Detected change data
——————

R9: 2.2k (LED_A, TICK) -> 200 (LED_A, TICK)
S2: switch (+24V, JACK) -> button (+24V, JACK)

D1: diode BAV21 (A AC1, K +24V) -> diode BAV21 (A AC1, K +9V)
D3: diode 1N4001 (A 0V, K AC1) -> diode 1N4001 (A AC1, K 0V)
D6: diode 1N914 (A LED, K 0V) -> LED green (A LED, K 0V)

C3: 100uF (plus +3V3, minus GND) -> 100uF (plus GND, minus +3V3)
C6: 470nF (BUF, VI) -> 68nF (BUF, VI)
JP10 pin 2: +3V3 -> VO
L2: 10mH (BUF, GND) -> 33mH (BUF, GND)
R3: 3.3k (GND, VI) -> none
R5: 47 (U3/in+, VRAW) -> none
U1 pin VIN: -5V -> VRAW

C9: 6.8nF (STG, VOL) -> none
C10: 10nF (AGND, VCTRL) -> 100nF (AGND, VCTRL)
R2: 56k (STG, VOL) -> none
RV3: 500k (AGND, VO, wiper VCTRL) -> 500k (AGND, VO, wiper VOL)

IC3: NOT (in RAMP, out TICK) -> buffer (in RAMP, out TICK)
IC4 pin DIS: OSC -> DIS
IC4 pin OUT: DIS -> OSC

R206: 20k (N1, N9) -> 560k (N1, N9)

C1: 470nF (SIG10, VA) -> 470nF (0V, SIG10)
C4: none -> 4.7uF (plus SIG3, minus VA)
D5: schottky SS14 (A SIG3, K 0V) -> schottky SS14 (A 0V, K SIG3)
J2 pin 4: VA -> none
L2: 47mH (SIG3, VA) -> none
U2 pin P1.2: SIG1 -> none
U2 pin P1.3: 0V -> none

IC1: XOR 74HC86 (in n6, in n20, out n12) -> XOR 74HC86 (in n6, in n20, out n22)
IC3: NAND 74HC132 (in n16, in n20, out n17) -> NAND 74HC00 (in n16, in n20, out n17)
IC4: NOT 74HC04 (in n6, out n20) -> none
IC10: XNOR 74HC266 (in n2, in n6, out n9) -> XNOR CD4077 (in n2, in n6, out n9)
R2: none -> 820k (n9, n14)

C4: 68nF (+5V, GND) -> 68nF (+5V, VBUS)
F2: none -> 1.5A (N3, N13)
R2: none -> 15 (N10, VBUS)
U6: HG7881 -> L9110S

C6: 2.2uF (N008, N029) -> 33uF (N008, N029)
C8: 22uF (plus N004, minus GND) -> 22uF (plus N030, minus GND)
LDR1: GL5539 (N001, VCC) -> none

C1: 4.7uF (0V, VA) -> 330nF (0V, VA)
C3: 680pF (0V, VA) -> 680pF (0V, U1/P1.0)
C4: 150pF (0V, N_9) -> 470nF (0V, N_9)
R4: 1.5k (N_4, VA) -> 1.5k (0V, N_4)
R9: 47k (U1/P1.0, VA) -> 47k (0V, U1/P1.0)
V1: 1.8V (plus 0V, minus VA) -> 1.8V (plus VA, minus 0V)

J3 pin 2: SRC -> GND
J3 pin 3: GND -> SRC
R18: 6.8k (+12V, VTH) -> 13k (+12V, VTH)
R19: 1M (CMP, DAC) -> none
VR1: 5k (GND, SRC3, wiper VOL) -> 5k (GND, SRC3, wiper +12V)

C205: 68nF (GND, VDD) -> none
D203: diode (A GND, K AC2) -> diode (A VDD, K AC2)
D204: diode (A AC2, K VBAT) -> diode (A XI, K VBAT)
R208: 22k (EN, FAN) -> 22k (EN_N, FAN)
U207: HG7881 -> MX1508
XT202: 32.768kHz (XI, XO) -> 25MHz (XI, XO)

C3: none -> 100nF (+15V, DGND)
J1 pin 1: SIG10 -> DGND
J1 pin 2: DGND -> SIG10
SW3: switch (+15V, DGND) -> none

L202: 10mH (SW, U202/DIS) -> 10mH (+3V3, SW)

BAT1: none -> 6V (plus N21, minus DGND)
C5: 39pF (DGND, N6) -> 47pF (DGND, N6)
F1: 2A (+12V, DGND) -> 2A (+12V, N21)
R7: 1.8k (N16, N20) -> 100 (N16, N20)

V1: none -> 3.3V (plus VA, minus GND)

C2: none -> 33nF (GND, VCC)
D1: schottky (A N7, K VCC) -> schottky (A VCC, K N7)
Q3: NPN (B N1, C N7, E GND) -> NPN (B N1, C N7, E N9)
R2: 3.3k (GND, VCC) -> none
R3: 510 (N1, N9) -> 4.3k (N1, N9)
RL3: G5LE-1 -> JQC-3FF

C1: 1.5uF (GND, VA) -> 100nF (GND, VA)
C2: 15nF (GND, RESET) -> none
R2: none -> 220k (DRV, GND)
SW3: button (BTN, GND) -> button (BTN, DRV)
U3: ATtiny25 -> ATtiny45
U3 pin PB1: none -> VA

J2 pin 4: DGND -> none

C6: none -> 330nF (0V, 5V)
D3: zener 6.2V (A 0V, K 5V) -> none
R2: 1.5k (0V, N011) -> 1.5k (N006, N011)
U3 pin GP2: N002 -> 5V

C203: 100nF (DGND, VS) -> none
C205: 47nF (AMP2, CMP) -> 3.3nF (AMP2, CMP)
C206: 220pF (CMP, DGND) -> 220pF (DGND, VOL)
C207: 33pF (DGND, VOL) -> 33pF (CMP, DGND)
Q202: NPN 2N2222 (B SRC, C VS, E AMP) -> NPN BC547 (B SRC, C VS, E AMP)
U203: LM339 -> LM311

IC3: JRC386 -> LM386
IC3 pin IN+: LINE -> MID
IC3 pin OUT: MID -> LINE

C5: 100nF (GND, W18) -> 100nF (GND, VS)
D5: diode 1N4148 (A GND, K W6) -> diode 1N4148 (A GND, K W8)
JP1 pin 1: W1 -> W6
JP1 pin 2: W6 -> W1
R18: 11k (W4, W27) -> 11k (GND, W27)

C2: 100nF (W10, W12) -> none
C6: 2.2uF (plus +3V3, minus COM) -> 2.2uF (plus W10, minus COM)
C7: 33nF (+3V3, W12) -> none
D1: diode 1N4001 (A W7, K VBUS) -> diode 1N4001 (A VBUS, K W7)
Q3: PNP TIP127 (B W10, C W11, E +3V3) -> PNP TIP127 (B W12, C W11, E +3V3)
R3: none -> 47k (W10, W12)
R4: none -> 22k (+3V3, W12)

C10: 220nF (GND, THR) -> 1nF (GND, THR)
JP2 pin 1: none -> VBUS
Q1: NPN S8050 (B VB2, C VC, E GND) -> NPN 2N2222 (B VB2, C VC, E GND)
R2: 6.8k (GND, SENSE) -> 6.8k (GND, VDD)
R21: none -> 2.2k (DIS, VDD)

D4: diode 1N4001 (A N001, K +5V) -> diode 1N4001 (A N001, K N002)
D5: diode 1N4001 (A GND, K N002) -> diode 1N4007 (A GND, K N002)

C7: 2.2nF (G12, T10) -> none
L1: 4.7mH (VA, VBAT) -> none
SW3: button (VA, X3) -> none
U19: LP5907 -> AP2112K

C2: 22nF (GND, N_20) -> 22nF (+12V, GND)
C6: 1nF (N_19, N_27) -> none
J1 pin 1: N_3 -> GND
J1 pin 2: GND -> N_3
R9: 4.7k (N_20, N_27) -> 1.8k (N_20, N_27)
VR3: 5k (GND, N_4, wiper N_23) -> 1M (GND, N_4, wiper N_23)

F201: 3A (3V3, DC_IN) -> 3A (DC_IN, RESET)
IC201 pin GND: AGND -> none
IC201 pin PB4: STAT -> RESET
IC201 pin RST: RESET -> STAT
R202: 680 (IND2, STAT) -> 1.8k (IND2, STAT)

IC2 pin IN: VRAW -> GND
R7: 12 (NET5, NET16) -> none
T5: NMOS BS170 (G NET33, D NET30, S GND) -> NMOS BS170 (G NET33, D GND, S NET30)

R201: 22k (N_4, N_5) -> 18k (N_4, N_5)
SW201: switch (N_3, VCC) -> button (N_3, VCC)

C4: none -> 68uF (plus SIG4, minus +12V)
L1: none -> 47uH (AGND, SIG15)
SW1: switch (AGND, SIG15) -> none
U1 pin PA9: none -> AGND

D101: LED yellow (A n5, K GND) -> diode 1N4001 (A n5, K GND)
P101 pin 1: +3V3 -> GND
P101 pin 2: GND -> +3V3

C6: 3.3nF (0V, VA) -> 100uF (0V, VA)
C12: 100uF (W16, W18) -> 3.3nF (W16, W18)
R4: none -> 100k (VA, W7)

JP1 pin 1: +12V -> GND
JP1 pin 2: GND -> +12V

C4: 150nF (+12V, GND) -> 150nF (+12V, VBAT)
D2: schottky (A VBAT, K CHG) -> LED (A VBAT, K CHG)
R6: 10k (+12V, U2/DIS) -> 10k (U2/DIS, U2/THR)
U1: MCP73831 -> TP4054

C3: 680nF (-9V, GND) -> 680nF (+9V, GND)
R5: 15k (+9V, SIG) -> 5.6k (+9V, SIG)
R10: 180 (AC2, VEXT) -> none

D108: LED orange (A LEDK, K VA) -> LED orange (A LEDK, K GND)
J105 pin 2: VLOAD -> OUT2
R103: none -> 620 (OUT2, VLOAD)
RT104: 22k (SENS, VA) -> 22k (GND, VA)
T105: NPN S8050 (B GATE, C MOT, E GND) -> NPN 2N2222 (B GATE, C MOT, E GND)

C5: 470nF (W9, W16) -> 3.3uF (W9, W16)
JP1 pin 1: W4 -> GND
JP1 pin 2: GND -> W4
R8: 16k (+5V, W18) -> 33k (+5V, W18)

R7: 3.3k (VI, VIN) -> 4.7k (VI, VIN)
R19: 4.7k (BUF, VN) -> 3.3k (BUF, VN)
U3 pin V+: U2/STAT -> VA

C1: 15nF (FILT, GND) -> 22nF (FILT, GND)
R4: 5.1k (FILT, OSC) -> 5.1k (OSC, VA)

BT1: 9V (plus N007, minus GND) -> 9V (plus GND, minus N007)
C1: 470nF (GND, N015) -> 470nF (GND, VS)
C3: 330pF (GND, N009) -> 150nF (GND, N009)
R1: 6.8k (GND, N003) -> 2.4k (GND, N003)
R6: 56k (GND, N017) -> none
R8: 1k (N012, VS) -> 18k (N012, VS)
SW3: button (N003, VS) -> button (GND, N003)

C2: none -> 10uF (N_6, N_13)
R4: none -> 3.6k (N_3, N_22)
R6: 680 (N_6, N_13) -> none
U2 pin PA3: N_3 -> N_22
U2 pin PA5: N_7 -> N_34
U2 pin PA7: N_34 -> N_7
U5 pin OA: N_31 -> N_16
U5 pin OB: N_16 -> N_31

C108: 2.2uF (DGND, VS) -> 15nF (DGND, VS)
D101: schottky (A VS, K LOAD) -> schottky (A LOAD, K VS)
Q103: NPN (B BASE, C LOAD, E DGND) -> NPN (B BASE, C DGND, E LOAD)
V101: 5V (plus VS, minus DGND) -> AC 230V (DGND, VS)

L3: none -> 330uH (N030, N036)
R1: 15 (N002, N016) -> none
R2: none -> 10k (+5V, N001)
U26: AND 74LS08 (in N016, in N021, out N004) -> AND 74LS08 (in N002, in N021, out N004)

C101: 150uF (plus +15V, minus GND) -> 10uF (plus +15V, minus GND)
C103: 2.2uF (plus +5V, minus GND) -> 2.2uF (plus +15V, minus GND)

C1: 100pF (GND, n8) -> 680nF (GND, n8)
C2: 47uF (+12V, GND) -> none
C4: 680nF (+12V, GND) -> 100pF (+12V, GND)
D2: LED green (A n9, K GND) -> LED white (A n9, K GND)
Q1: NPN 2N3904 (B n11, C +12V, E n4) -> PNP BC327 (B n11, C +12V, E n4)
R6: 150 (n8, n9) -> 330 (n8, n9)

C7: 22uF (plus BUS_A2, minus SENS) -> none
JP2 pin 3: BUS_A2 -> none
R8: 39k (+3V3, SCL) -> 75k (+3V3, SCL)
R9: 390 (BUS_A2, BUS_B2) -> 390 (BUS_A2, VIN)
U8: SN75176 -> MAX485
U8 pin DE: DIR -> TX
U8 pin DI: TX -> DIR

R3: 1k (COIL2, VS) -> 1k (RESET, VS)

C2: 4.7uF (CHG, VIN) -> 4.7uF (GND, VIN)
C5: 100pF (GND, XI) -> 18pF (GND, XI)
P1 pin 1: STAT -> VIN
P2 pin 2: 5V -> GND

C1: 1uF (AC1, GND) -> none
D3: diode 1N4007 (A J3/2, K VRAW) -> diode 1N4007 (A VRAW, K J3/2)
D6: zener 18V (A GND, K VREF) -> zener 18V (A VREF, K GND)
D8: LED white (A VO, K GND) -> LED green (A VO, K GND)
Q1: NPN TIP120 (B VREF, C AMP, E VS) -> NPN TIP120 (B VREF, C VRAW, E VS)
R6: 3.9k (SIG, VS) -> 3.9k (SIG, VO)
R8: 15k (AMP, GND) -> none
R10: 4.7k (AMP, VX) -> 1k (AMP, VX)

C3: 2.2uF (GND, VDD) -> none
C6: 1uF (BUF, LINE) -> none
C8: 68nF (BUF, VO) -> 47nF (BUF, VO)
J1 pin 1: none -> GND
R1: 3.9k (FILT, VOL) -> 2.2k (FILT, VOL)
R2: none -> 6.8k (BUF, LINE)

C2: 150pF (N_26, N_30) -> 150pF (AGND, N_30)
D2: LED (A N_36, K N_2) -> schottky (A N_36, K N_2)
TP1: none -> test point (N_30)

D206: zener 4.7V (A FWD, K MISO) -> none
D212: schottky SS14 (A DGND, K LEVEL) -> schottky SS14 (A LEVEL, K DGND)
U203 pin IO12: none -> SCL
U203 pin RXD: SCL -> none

——————

Goal of the exercise ▸ Would you please copy exactly the part of the entries above that begins at the line containing "V101: 5V (plus" and ends at the line containing "C101: 150uF (plus", both lines included?

Answer to this problem ▸
V101: 5V (plus VS, minus DGND) -> AC 230V (DGND, VS)

L3: none -> 330uH (N030, N036)
R1: 15 (N002, N016) -> none
R2: none -> 10k (+5V, N001)
U26: AND 74LS08 (in N016, in N021, out N004) -> AND 74LS08 (in N002, in N021, out N004)

C101: 150uF (plus +15V, minus GND) -> 10uF (plus +15V, minus GND)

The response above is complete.